[INFORMATION SUPPLIED]

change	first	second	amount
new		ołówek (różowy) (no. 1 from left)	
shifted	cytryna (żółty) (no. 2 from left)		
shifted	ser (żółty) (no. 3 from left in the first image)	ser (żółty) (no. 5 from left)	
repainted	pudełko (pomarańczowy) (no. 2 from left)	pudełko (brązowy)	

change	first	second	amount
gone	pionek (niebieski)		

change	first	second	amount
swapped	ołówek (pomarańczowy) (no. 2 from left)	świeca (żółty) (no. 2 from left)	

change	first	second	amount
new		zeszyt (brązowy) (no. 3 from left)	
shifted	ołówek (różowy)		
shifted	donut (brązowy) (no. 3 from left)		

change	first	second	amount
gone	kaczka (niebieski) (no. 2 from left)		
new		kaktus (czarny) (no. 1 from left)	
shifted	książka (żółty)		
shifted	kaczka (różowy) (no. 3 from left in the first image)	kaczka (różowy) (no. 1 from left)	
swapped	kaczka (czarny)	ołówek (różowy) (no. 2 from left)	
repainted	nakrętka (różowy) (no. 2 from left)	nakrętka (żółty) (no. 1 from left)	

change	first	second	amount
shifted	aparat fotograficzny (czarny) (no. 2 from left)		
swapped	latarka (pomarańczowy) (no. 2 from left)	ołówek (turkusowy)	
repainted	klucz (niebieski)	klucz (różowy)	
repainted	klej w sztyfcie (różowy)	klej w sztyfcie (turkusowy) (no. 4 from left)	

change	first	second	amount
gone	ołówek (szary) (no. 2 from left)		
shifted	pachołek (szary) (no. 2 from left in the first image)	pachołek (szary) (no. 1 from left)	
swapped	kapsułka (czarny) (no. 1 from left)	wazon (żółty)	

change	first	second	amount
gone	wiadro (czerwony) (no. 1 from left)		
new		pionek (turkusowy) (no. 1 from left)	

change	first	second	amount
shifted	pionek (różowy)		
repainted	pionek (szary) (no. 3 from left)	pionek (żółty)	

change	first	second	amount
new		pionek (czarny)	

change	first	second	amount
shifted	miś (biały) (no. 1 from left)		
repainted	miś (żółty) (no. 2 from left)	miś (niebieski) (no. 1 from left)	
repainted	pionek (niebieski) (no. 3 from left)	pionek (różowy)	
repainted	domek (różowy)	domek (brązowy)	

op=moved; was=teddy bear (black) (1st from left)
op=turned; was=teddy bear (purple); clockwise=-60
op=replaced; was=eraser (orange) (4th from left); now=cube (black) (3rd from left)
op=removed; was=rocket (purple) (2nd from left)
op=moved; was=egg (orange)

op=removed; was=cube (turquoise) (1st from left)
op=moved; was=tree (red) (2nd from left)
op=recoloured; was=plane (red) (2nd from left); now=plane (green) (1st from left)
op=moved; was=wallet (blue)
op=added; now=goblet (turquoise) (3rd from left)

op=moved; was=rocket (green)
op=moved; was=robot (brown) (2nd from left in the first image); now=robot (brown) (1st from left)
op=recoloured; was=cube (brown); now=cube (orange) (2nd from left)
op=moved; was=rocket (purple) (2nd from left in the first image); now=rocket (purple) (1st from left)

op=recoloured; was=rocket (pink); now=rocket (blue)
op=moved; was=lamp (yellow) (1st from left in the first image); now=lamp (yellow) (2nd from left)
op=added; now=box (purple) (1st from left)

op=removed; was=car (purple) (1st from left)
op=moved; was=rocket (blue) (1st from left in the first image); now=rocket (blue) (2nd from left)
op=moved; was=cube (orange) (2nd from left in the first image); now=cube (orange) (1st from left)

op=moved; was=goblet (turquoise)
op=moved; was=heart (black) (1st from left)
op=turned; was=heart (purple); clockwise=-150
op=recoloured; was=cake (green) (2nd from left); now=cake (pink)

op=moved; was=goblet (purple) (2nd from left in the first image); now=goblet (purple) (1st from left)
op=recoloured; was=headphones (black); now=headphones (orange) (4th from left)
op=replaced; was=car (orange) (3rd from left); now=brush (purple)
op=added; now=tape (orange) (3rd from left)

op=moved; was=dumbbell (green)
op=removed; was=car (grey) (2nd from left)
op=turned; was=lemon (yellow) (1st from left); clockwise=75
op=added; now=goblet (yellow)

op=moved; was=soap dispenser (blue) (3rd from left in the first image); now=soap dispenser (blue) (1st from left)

[/INFORMATION SUPPLIED]

DIRECTIONS FOR THIS TASK. Every line that contains the string "teddy" should be copied from the records.

TASK OUTPUT.
op=moved; was=teddy bear (black) (1st from left)
op=turned; was=teddy bear (purple); clockwise=-60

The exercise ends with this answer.